- **What the exercise asks**: Restate all of the records below exactly. Do not carry over any image.

(Source data)
┌──
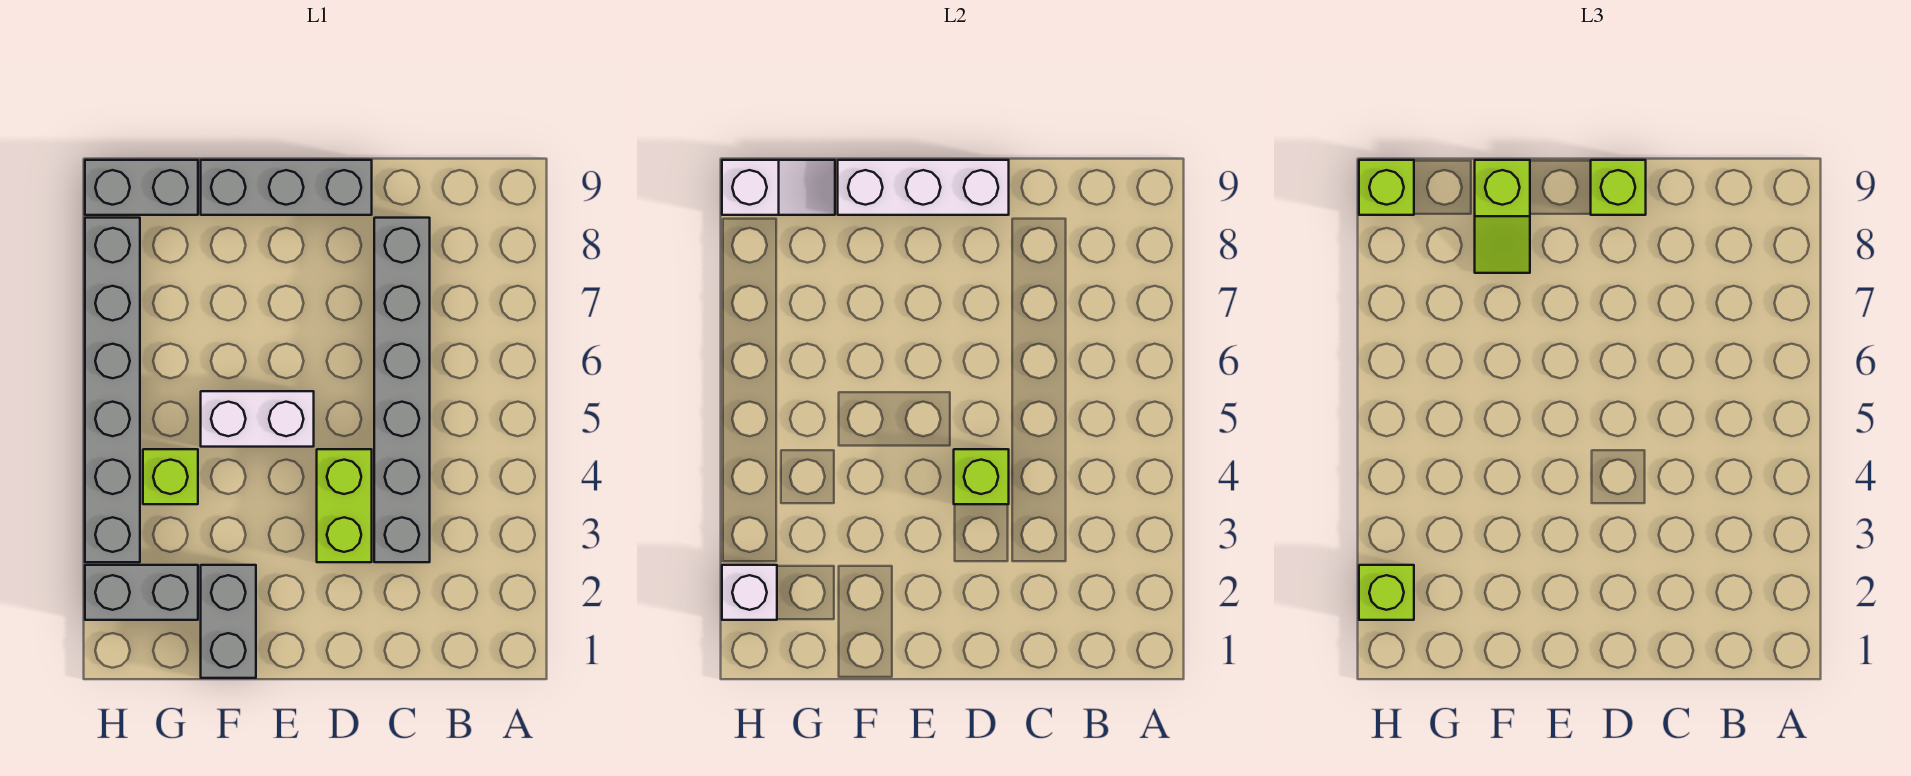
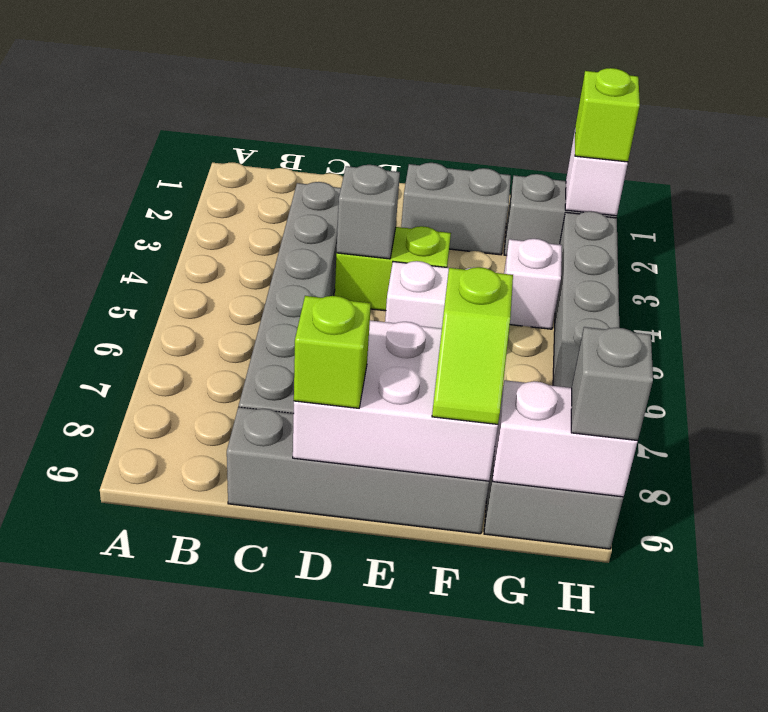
lime brick D3:D4 level 1 -> lime brick D4:E4 level 1
lime brick D4 level 2 -> grey brick D4 level 2
grey brick D9:F9 level 1 -> grey brick C9:F9 level 1
white brick D9:F9 level 2 -> white brick D8:F9 level 2
grey brick F1:F2 level 1 -> grey brick E2:F2 level 1
lime slope F8:F9 level 3 top 9 -> lime slope F8:F9 level 3 top 8
lime brick G4 level 1 -> white brick G4 level 1
white slope G9:H9 level 2 top H -> white brick G9:H9 level 2
lime brick H9 level 3 -> grey brick H9 level 3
└──
- **Exercise response**:
lime brick D3:D4 level 1 -> lime brick D4:E4 level 1
lime brick D4 level 2 -> grey brick D4 level 2
grey brick D9:F9 level 1 -> grey brick C9:F9 level 1
white brick D9:F9 level 2 -> white brick D8:F9 level 2
grey brick F1:F2 level 1 -> grey brick E2:F2 level 1
lime slope F8:F9 level 3 top 9 -> lime slope F8:F9 level 3 top 8
lime brick G4 level 1 -> white brick G4 level 1
white slope G9:H9 level 2 top H -> white brick G9:H9 level 2
lime brick H9 level 3 -> grey brick H9 level 3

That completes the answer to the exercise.